(Beginning of DATA LISTING)

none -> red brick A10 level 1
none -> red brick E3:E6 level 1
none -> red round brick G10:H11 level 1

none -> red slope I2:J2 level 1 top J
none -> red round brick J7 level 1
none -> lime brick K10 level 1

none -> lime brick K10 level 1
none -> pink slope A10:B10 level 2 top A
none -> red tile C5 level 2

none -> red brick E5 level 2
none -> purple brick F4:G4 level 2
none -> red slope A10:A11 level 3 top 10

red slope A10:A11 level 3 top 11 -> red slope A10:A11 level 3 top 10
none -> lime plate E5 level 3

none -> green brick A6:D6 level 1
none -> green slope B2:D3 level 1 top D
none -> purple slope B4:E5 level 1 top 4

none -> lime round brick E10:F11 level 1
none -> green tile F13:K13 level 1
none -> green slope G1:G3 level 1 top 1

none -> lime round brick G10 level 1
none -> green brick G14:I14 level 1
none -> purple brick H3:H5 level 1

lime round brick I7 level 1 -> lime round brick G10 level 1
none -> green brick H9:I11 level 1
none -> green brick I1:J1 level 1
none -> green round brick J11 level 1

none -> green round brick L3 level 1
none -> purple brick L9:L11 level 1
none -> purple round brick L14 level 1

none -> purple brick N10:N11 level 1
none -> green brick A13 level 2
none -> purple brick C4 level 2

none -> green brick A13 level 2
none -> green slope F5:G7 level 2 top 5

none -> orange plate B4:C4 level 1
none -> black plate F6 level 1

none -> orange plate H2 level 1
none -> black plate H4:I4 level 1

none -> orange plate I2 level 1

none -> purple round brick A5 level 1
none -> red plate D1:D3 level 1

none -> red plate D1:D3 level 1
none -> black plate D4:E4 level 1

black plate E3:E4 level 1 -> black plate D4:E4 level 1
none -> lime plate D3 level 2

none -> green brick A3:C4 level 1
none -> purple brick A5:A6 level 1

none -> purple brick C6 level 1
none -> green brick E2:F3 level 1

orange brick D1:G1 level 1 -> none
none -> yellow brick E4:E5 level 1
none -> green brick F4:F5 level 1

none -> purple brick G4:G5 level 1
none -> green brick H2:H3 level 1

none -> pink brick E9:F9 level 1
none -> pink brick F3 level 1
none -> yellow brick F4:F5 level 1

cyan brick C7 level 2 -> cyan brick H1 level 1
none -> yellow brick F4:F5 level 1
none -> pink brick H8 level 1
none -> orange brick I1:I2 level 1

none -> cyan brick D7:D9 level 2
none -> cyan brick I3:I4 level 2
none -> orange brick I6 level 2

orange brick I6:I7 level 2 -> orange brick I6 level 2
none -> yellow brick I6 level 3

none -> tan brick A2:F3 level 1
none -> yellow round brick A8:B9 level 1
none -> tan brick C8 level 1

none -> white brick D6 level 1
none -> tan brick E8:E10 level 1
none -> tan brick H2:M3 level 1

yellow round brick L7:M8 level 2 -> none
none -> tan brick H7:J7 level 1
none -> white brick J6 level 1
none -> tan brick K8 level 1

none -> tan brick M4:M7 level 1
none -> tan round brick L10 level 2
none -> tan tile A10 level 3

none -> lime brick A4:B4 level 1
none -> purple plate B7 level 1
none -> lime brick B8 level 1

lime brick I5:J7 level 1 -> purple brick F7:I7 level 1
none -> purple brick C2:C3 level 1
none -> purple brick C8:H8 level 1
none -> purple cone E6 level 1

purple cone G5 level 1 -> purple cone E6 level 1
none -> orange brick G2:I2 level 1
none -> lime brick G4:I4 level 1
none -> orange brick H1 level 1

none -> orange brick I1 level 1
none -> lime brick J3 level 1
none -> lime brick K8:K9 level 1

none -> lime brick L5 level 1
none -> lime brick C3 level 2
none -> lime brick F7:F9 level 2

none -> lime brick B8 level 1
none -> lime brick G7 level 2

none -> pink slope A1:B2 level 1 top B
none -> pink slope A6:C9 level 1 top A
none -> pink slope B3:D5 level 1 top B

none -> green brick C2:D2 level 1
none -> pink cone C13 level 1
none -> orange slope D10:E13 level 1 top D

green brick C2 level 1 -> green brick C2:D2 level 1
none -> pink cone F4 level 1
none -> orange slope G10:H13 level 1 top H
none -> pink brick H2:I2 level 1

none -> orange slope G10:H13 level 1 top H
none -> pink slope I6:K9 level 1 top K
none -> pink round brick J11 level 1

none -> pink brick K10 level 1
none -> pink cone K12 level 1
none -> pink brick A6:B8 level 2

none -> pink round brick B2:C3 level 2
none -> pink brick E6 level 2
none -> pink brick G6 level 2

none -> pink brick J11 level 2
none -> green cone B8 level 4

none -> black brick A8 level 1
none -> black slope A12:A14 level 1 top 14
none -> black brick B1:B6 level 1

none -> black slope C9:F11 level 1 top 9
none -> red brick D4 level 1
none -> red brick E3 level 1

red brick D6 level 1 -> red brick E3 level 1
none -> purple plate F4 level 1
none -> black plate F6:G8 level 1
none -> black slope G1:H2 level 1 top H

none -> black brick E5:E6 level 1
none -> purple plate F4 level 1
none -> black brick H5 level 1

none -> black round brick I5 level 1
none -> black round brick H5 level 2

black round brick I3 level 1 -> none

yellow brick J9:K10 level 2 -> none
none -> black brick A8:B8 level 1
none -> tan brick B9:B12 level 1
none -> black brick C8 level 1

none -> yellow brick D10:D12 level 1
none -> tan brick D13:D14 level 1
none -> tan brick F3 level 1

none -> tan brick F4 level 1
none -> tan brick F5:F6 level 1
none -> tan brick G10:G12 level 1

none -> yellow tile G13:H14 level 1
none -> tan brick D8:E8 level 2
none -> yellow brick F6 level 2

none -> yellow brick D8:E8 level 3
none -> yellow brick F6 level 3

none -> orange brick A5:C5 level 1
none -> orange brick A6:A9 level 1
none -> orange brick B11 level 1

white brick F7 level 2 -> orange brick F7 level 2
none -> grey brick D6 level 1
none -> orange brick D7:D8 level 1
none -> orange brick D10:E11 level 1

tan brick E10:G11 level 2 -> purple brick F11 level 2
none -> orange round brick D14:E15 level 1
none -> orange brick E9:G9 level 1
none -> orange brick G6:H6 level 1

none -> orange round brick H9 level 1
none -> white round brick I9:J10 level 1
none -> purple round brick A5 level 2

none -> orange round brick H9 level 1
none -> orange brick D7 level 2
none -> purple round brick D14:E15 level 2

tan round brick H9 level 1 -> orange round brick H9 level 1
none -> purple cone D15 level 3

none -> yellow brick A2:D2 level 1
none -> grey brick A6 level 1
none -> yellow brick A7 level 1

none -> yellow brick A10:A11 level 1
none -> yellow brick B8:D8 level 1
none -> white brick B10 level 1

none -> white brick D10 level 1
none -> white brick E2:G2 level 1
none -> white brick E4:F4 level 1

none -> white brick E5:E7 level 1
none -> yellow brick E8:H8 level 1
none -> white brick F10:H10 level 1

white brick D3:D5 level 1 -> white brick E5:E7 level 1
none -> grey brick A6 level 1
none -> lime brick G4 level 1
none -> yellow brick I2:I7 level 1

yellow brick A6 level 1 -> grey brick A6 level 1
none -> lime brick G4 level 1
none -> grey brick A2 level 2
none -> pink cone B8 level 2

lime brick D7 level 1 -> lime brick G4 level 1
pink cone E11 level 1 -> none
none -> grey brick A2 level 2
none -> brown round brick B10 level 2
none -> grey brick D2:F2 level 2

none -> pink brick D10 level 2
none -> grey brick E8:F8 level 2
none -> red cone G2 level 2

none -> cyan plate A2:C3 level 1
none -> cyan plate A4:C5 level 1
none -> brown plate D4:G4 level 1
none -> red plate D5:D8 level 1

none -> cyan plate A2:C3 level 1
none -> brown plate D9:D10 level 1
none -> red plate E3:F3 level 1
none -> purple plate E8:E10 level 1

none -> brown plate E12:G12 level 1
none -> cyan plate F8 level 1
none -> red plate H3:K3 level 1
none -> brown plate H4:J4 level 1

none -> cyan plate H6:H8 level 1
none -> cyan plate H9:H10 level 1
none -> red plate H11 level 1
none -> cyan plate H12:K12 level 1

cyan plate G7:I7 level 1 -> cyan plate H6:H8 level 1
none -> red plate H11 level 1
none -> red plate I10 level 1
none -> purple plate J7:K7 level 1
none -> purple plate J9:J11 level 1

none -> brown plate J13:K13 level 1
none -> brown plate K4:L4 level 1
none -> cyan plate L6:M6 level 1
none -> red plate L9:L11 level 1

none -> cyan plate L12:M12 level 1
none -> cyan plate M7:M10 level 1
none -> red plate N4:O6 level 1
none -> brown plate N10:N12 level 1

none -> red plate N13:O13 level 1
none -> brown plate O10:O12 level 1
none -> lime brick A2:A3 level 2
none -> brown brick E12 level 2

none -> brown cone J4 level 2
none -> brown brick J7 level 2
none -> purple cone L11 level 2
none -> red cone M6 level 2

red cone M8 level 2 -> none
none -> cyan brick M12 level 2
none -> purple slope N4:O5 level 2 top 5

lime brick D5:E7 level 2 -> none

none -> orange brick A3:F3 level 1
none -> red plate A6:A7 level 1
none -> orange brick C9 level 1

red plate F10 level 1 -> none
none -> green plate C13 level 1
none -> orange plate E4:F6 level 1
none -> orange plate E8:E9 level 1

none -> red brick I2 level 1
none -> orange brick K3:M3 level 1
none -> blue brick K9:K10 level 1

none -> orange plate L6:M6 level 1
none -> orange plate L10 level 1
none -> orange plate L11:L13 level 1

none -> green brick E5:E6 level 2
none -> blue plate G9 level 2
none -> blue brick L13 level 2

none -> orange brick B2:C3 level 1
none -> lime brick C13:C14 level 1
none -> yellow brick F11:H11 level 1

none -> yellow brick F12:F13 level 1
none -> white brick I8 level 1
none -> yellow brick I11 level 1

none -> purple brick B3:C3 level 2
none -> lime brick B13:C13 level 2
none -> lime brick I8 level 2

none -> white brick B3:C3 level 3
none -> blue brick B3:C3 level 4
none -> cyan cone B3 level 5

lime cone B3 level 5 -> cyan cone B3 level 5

(End of DATA LISTING)

Each line of the data that has the string "brown" should be returned.

none -> brown round brick B10 level 2
none -> brown plate D4:G4 level 1
none -> brown plate D9:D10 level 1
none -> brown plate E12:G12 level 1
none -> brown plate H4:J4 level 1
none -> brown plate J13:K13 level 1
none -> brown plate K4:L4 level 1
none -> brown plate N10:N12 level 1
none -> brown plate O10:O12 level 1
none -> brown brick E12 level 2
none -> brown cone J4 level 2
none -> brown brick J7 level 2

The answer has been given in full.